Search the data for the word "DGND" and copy out every line that has it.

START SOURCE DATA

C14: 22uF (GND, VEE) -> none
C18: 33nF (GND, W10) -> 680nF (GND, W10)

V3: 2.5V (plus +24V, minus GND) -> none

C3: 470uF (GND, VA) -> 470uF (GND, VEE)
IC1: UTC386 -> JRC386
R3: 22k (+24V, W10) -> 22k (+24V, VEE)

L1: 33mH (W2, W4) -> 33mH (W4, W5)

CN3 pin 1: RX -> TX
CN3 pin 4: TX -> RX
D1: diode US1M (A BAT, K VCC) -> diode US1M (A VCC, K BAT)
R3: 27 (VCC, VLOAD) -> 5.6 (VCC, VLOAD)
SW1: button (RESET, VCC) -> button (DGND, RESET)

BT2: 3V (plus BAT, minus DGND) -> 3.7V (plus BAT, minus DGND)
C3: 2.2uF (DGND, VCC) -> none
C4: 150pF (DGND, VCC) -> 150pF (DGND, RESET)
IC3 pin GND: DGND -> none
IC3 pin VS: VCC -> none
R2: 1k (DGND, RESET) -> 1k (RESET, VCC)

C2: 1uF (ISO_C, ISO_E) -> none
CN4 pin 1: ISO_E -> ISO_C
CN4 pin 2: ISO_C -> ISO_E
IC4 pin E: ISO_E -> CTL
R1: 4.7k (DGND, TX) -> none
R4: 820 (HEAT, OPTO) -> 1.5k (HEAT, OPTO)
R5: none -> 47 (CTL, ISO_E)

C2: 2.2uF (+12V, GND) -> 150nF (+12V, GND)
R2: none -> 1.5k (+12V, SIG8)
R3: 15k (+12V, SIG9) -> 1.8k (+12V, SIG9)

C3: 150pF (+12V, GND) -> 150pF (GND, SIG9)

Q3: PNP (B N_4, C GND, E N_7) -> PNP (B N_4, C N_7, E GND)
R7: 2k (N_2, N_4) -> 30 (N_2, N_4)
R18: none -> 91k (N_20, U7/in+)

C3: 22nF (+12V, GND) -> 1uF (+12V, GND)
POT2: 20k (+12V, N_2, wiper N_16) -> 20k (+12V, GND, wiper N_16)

END SOURCE DATA

● **SOLUTION TO THIS PROBLEM**
SW1: button (RESET, VCC) -> button (DGND, RESET)
BT2: 3V (plus BAT, minus DGND) -> 3.7V (plus BAT, minus DGND)
C3: 2.2uF (DGND, VCC) -> none
C4: 150pF (DGND, VCC) -> 150pF (DGND, RESET)
IC3 pin GND: DGND -> none
R2: 1k (DGND, RESET) -> 1k (RESET, VCC)
R1: 4.7k (DGND, TX) -> none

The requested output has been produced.